**WHAT THIS TASK INVOLVES:**
Gather all lines in the entries that include the word "none".

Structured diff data
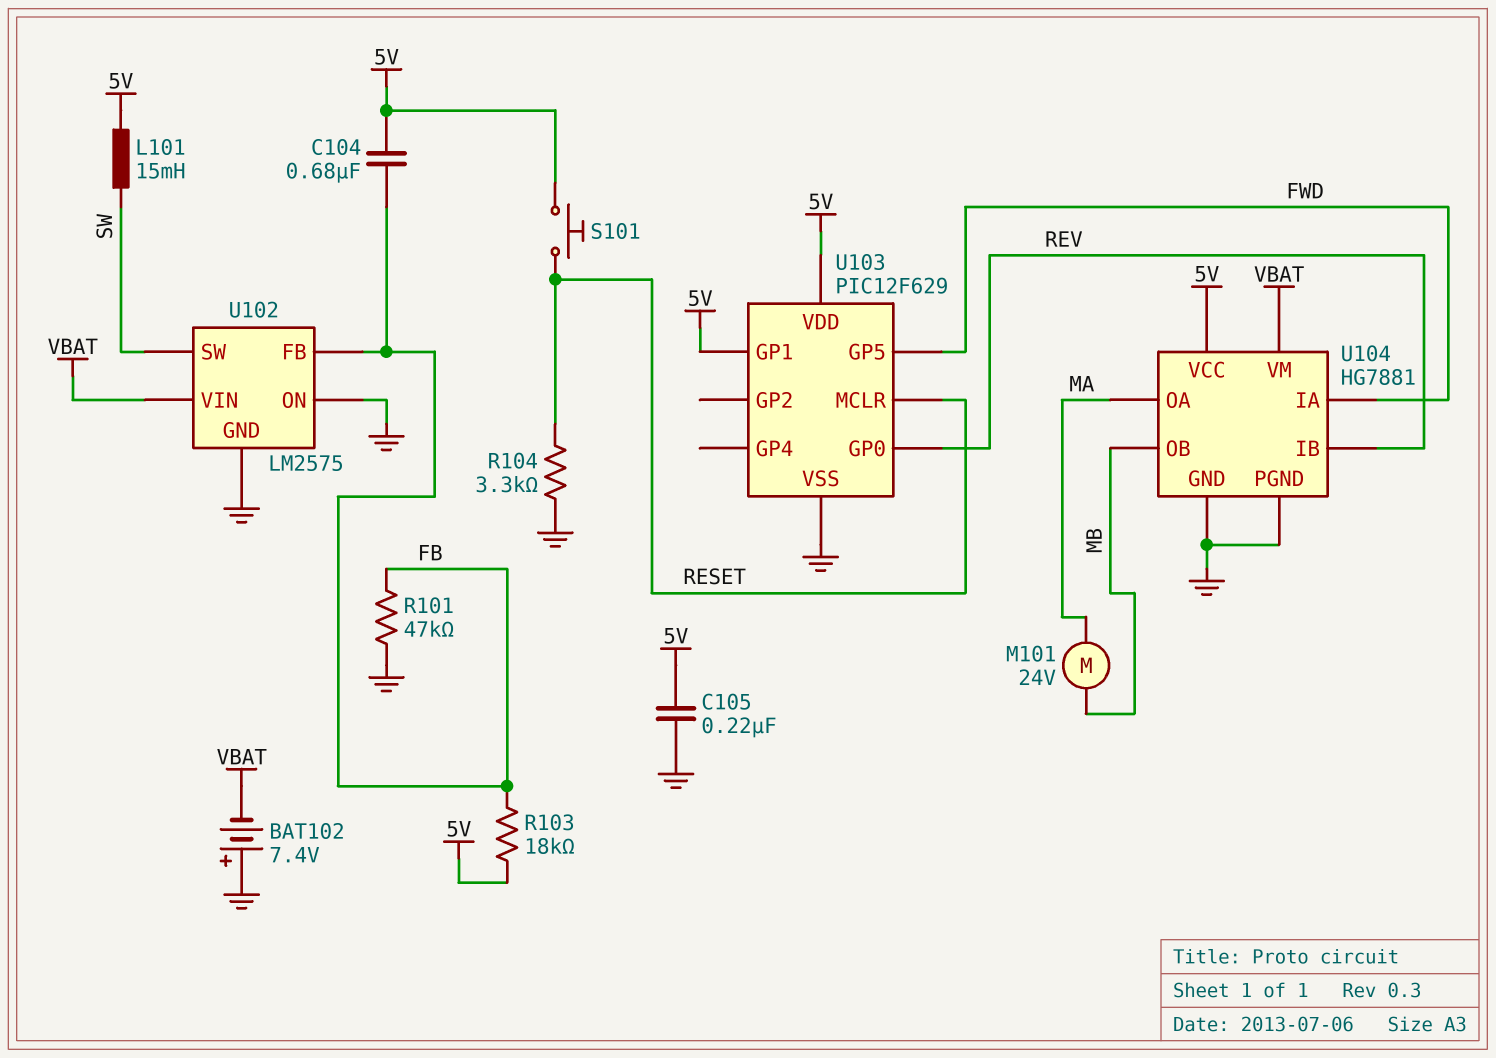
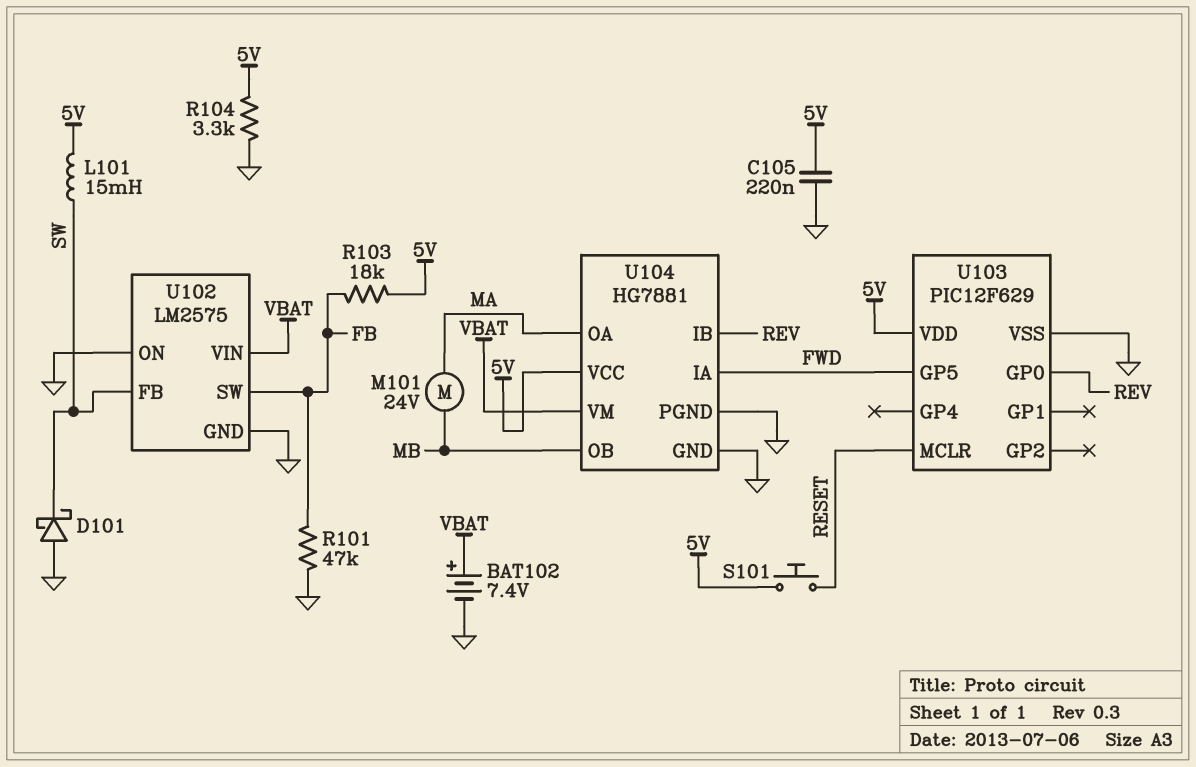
BAT102: 7.4V (plus GND, minus VBAT) -> 7.4V (plus VBAT, minus GND)
C104: 680nF (5V, FB) -> none
D101: none -> schottky (A GND, K SW)
R104: 3.3k (GND, RESET) -> 3.3k (5V, GND)
U102 pin FB: FB -> SW
U102 pin SW: SW -> FB
U103 pin GP1: 5V -> none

**WRITTEN RESPONSE:**
C104: 680nF (5V, FB) -> none
D101: none -> schottky (A GND, K SW)
U103 pin GP1: 5V -> none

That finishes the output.